* [Brief]:
The answer must be every line from the entries below that includes "FILT".

Information provided section start

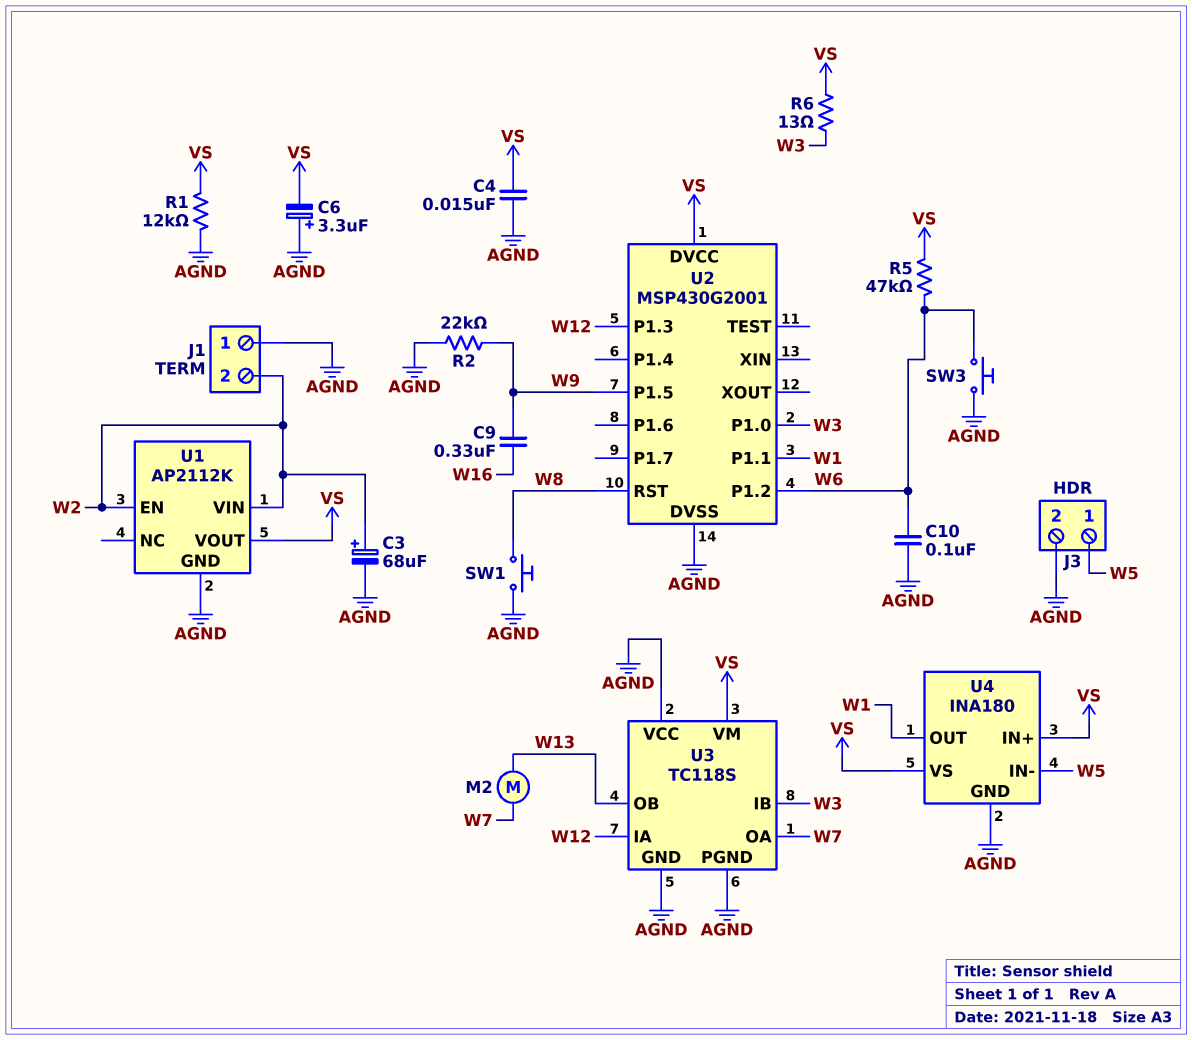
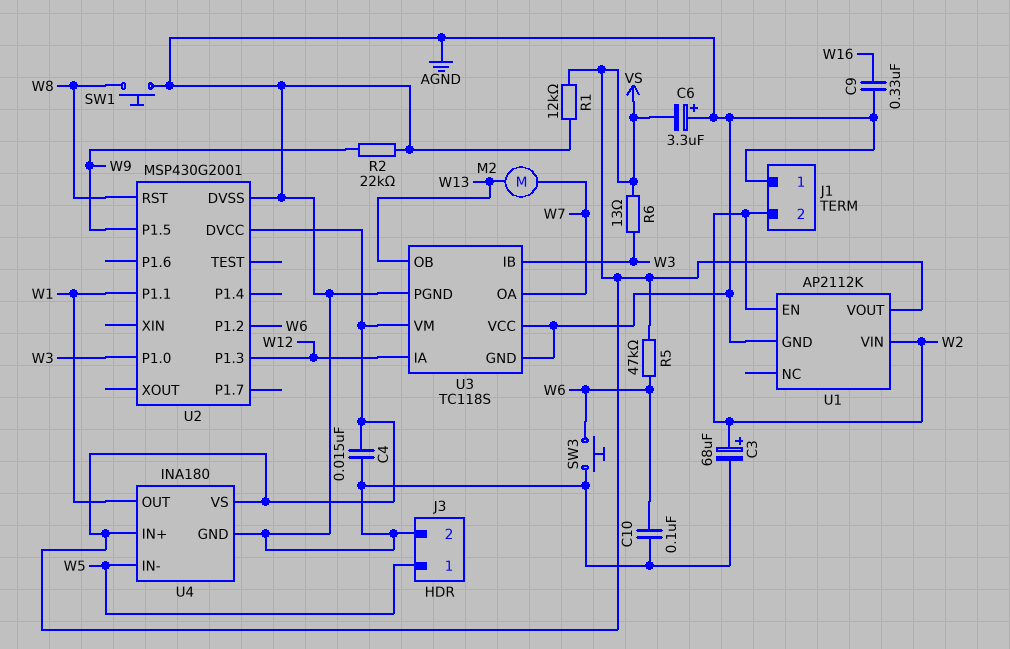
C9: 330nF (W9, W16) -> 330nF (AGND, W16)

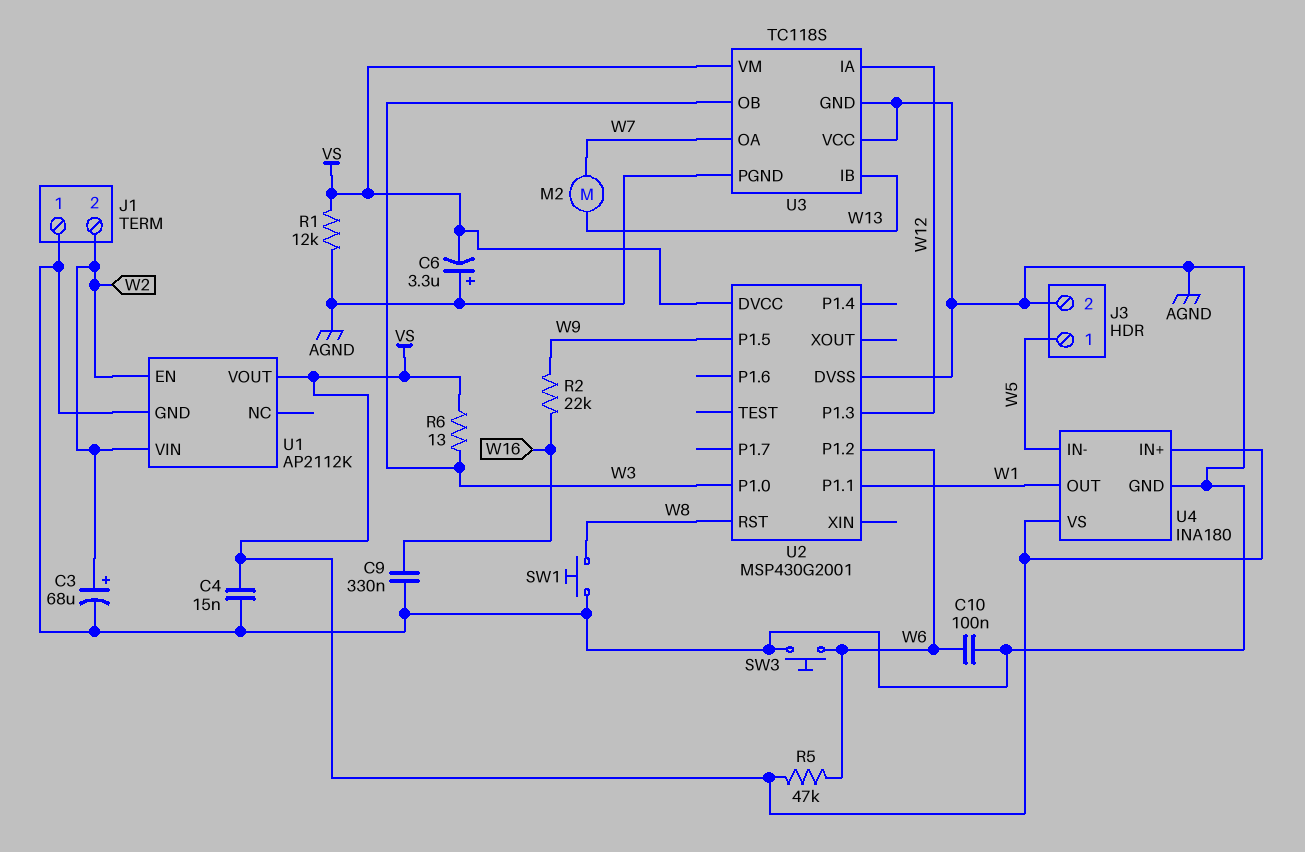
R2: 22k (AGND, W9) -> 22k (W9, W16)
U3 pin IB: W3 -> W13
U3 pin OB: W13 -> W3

Information provided section end
Information provided section start

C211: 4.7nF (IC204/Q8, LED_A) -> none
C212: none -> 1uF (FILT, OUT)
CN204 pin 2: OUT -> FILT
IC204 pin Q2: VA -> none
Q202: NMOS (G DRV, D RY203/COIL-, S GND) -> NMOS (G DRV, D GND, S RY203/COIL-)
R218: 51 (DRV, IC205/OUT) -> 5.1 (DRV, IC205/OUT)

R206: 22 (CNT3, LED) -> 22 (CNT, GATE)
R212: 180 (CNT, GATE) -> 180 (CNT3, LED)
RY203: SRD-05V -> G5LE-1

Information provided section end
Information provided section start

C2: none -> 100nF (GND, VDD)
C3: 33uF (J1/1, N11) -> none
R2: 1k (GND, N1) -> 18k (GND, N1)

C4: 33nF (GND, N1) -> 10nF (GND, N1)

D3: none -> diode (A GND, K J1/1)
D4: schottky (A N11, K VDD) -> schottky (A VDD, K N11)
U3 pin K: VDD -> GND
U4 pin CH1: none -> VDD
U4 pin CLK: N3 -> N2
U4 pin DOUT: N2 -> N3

Information provided section end

* [Answer to this exercise]:
C212: none -> 1uF (FILT, OUT)
CN204 pin 2: OUT -> FILT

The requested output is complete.